About this exercise:
When the line with "Q1: PNP TIP127" appears below, start repeating lines exactly, and keep going through the line with "R2: 56k (IC3/IO16, VA) -> 56k (GND, IC3/IO16)"; add nothing outside that span.

Data in this exercise:
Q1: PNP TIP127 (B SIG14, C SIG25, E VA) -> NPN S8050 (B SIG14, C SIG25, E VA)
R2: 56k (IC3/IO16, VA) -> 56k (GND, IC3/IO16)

==

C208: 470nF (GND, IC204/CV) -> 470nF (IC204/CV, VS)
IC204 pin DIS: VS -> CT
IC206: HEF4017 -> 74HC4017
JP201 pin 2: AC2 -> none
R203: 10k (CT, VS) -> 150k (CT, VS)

Result of this exercise:
Q1: PNP TIP127 (B SIG14, C SIG25, E VA) -> NPN S8050 (B SIG14, C SIG25, E VA)
R2: 56k (IC3/IO16, VA) -> 56k (GND, IC3/IO16)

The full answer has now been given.